» Problem details:
Reproduce the records below in full and word for word, excluding pictures.

*** Dataset Section Begins ***

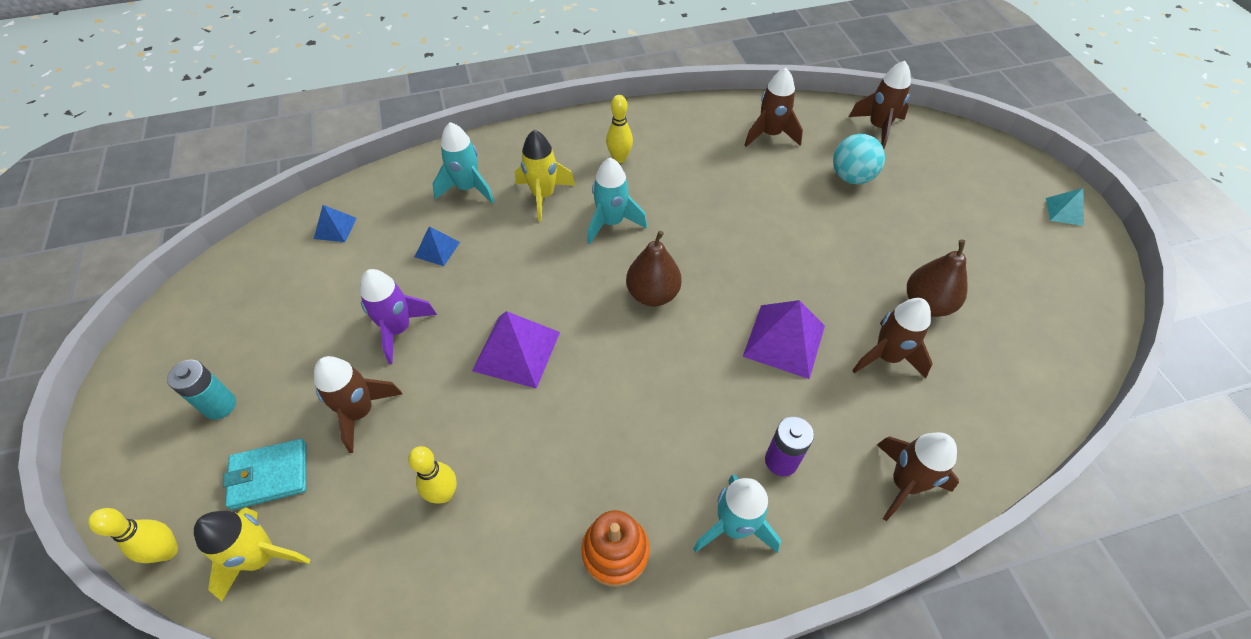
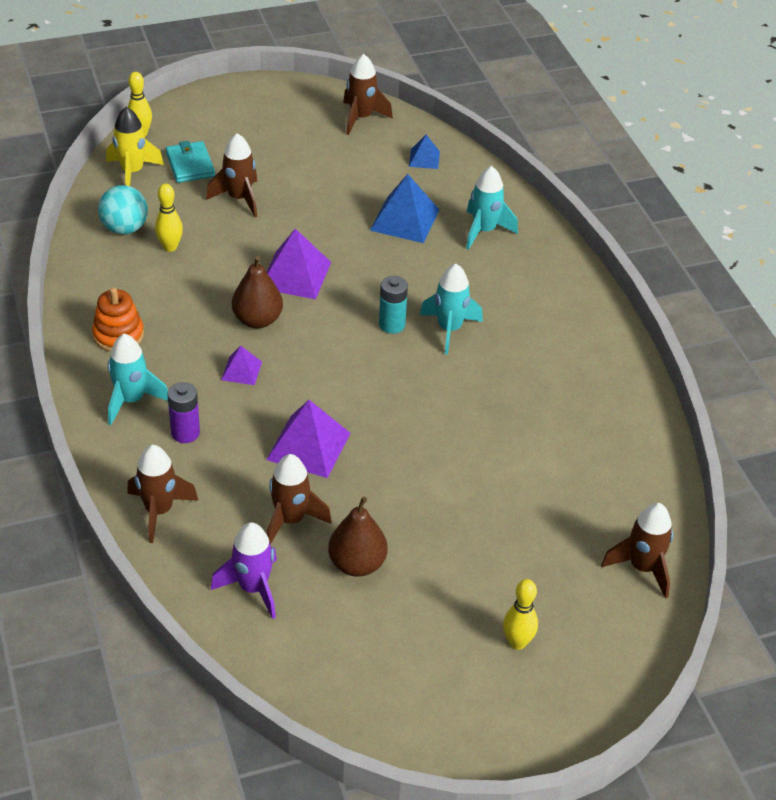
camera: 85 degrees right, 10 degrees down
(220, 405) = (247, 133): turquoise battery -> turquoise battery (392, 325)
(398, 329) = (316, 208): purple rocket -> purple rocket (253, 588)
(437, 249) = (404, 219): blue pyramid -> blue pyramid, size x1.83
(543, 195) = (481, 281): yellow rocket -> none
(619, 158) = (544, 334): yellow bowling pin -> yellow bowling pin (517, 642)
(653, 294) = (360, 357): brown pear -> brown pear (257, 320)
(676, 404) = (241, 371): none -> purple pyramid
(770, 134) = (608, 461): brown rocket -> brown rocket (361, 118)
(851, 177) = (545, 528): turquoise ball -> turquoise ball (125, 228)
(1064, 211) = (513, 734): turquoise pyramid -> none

*** Dataset Section Ends ***

» Answer to the exercise:
camera: 85 degrees right, 10 degrees down
(220, 405) = (247, 133): turquoise battery -> turquoise battery (392, 325)
(398, 329) = (316, 208): purple rocket -> purple rocket (253, 588)
(437, 249) = (404, 219): blue pyramid -> blue pyramid, size x1.83
(543, 195) = (481, 281): yellow rocket -> none
(619, 158) = (544, 334): yellow bowling pin -> yellow bowling pin (517, 642)
(653, 294) = (360, 357): brown pear -> brown pear (257, 320)
(676, 404) = (241, 371): none -> purple pyramid
(770, 134) = (608, 461): brown rocket -> brown rocket (361, 118)
(851, 177) = (545, 528): turquoise ball -> turquoise ball (125, 228)
(1064, 211) = (513, 734): turquoise pyramid -> none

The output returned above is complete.